What this task involves » Among the entries, which lines carry the string "DRIVER"? Copy every one.

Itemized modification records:
>>

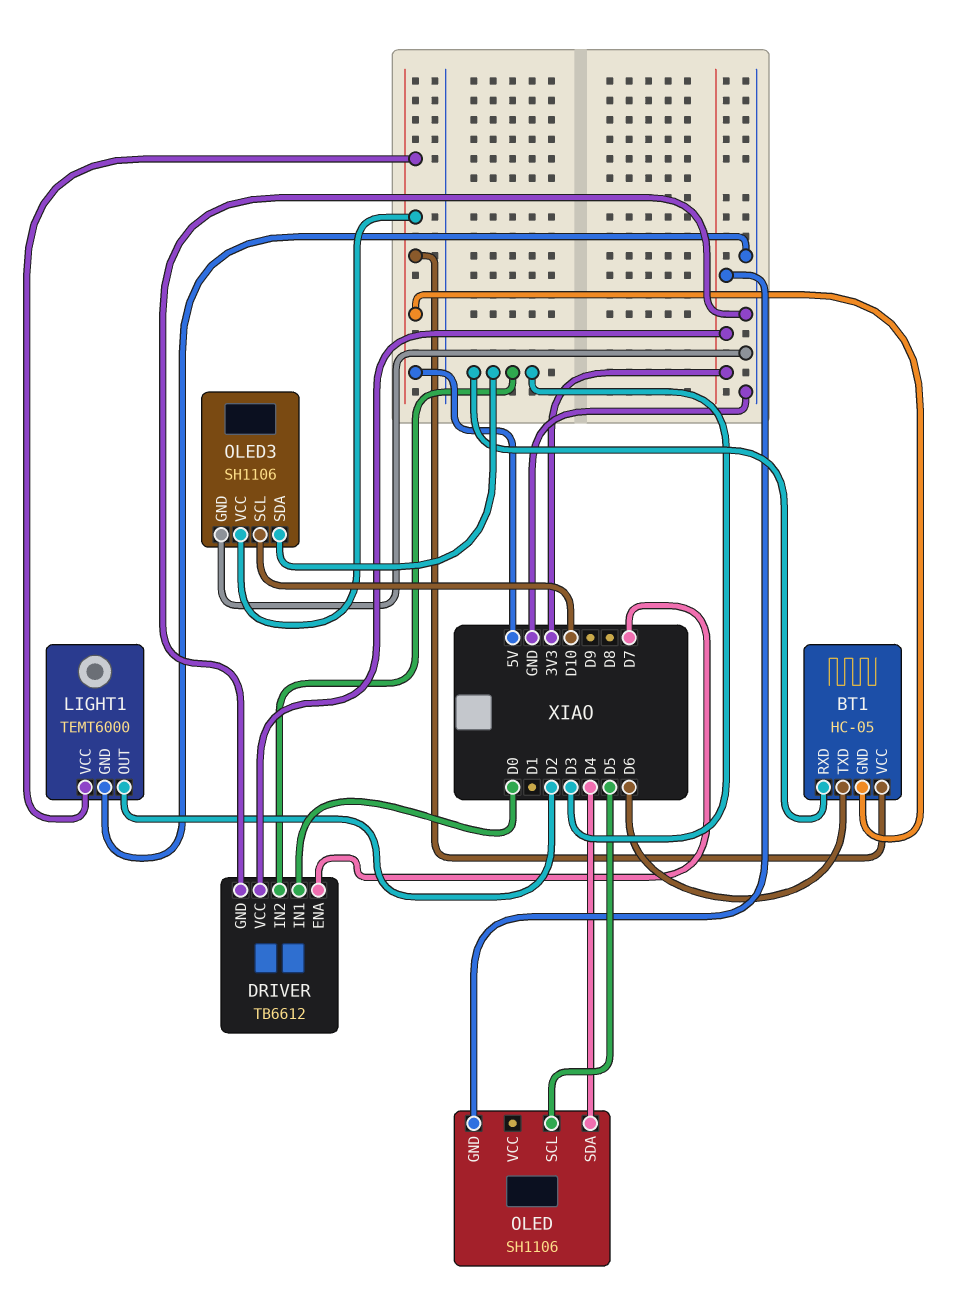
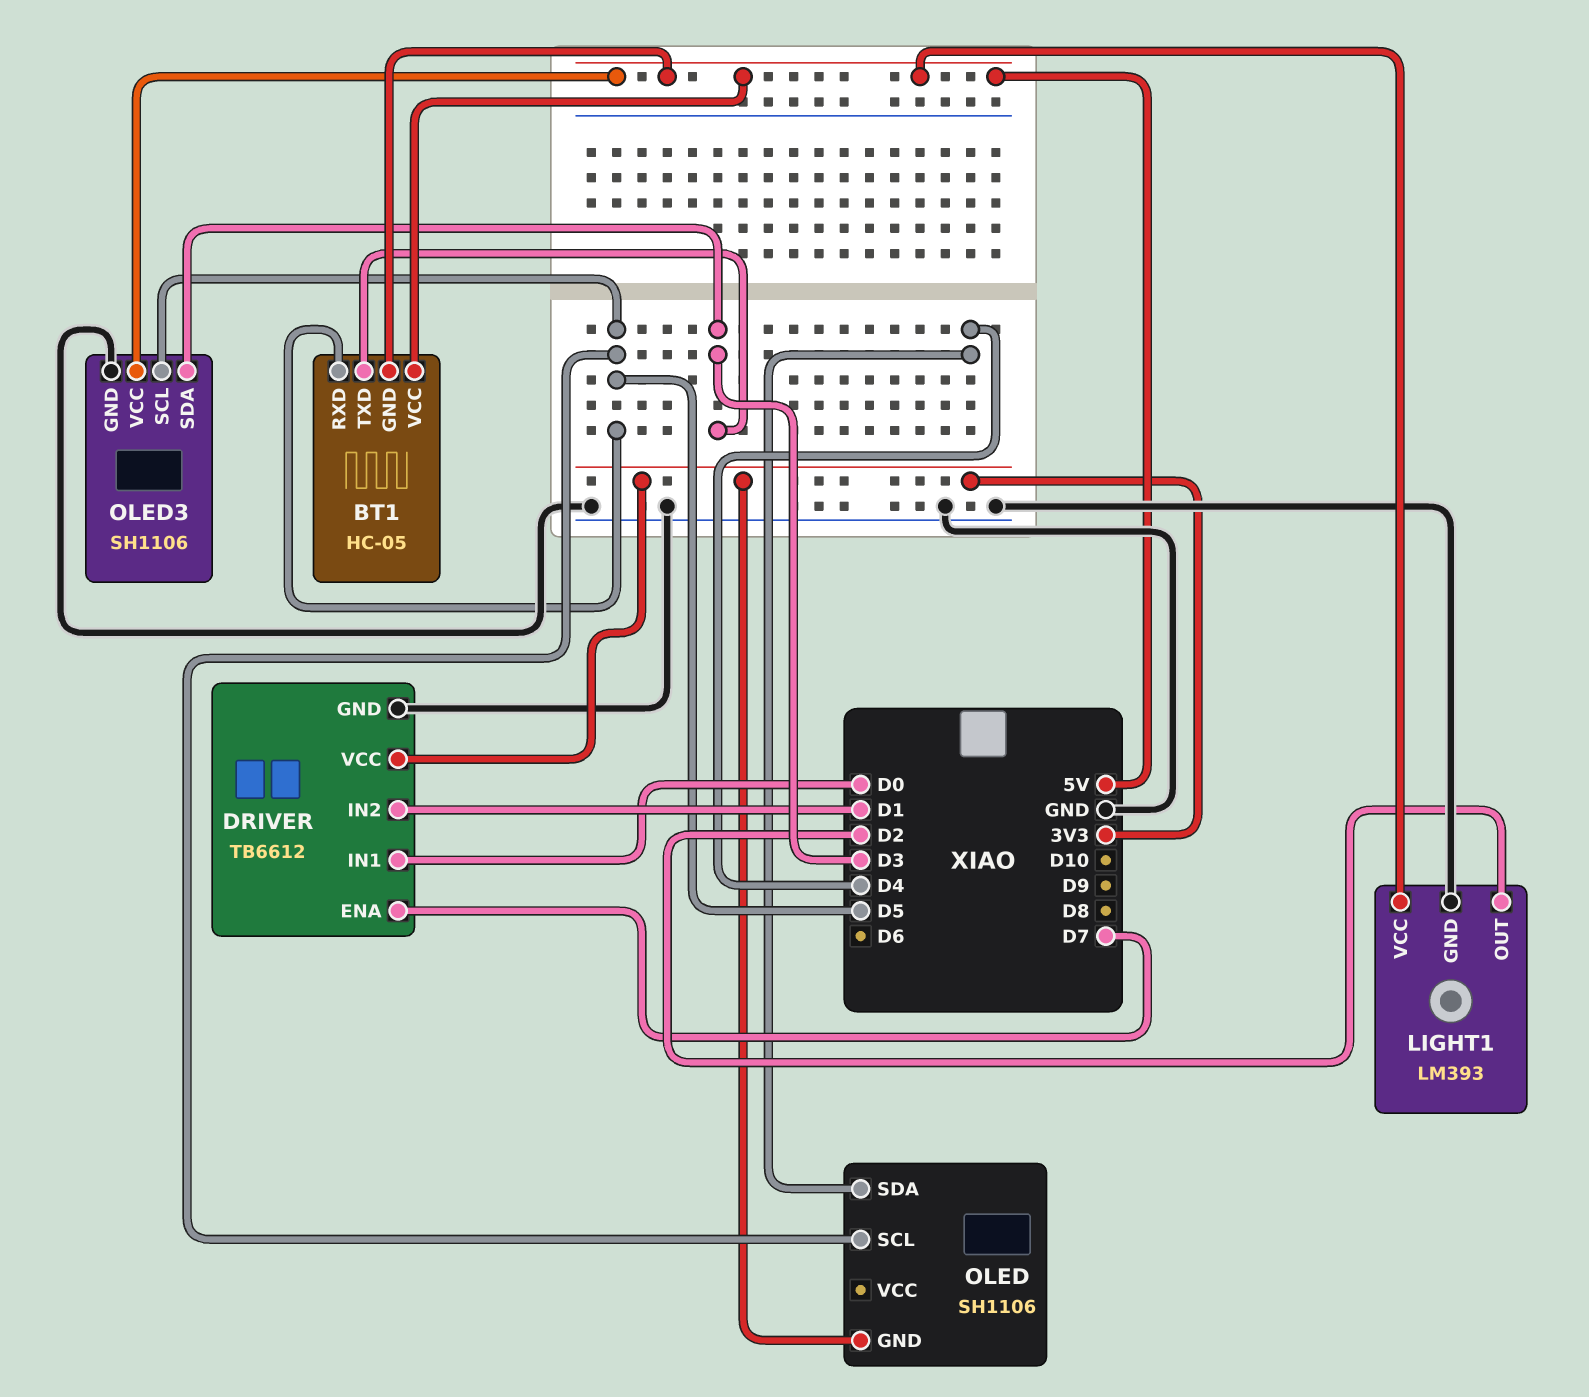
BT1 pin RXD: D3 -> D5
BT1 pin TXD: D6 -> D3
DRIVER pin IN2: D3 -> D1
LIGHT1: TEMT6000 -> LM393
OLED3 pin SCL: D10 -> D5

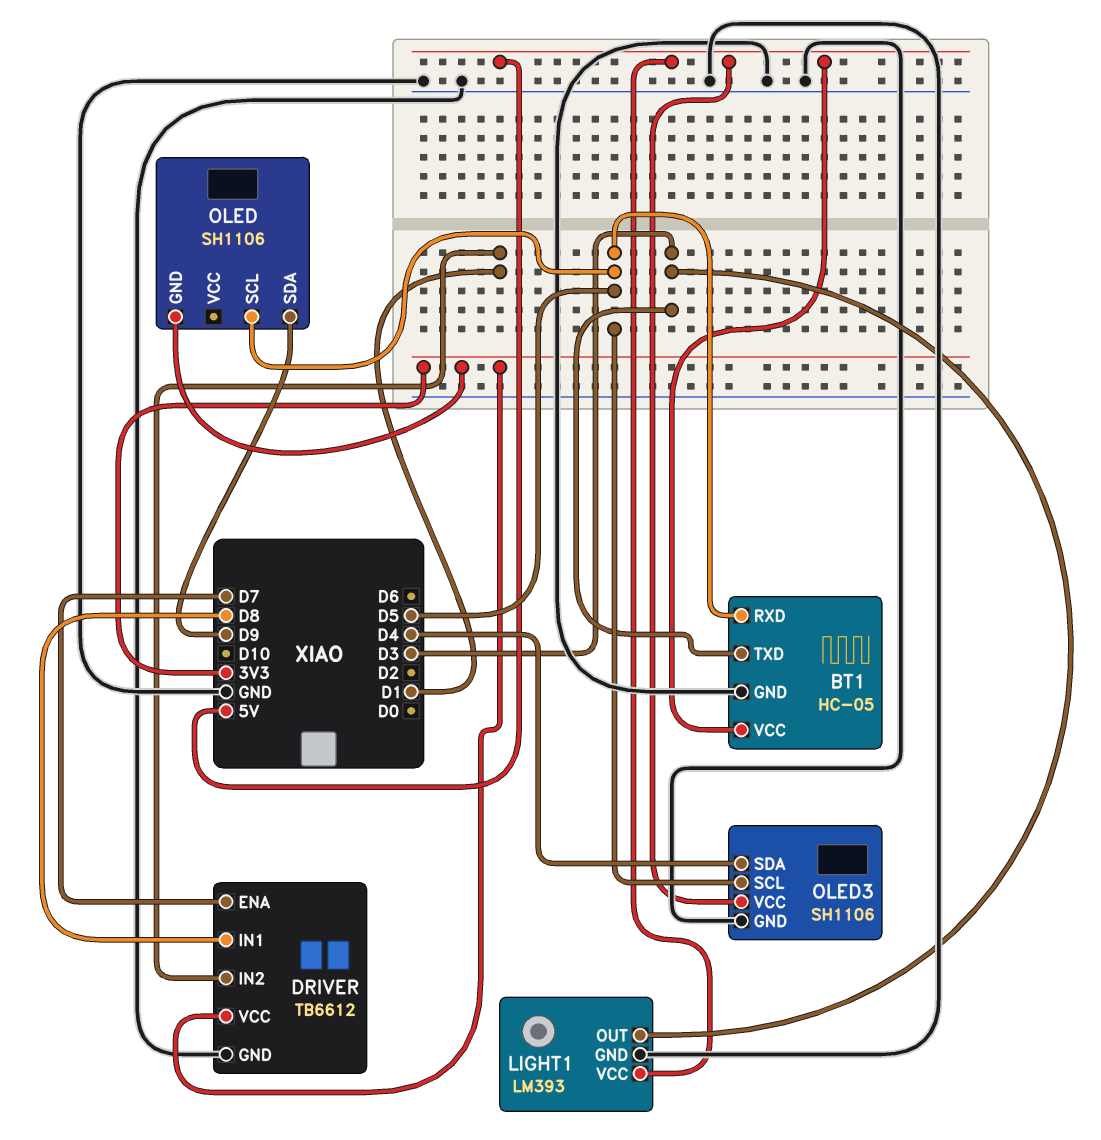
BT1 pin GND: 5V -> GND
DRIVER pin IN1: D0 -> D8
LIGHT1 pin OUT: D2 -> D3
OLED pin SDA: D4 -> D9
OLED3 pin SDA: D3 -> D4

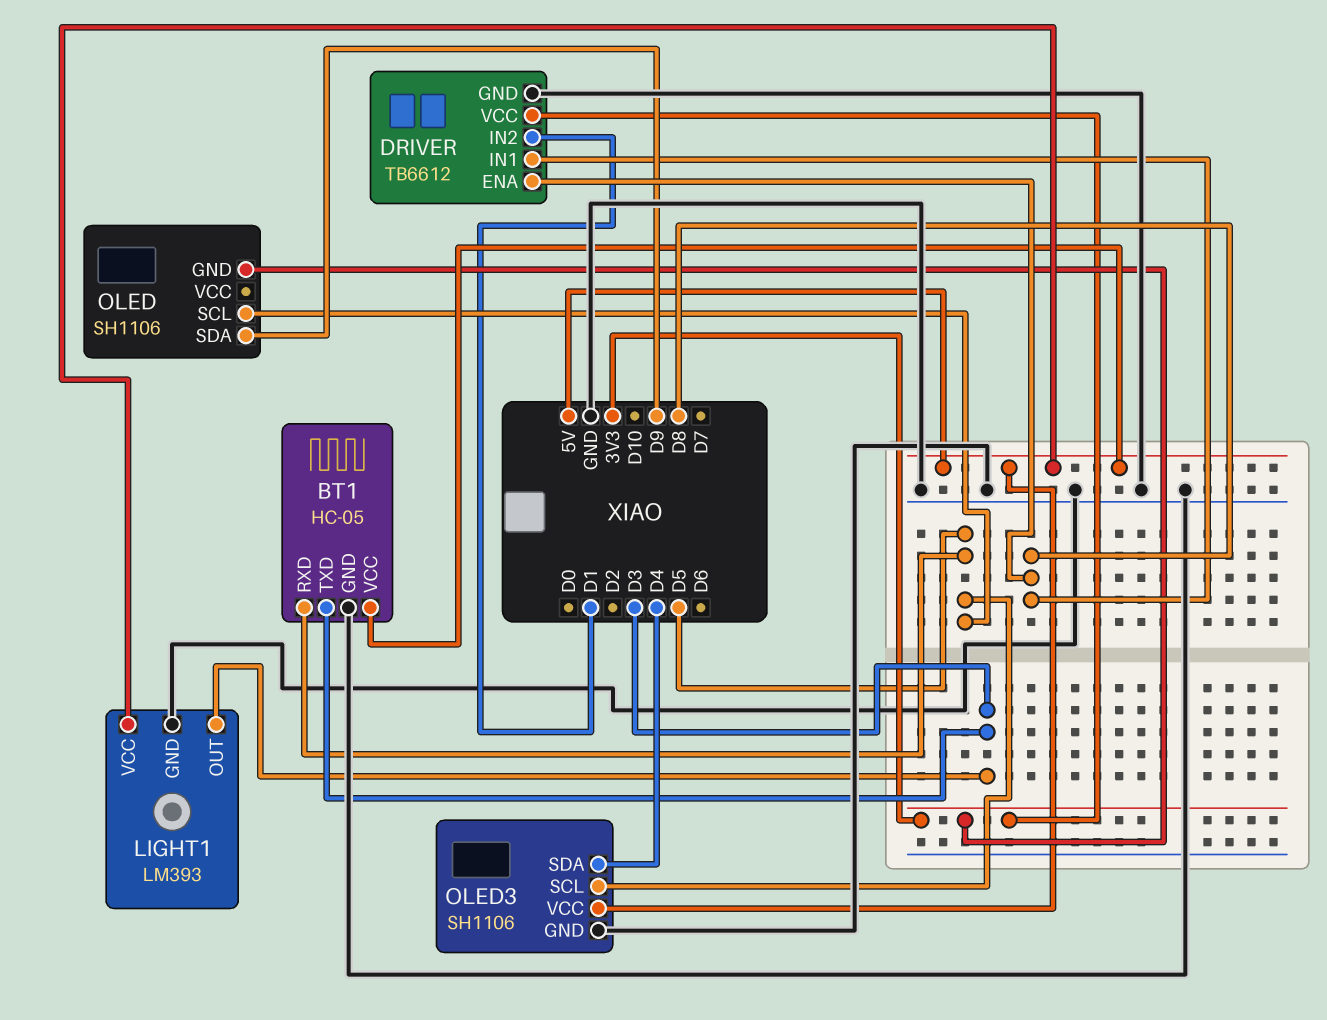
DRIVER pin ENA: D7 -> D8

<<

Task response »
DRIVER pin IN2: D3 -> D1
DRIVER pin IN1: D0 -> D8
DRIVER pin ENA: D7 -> D8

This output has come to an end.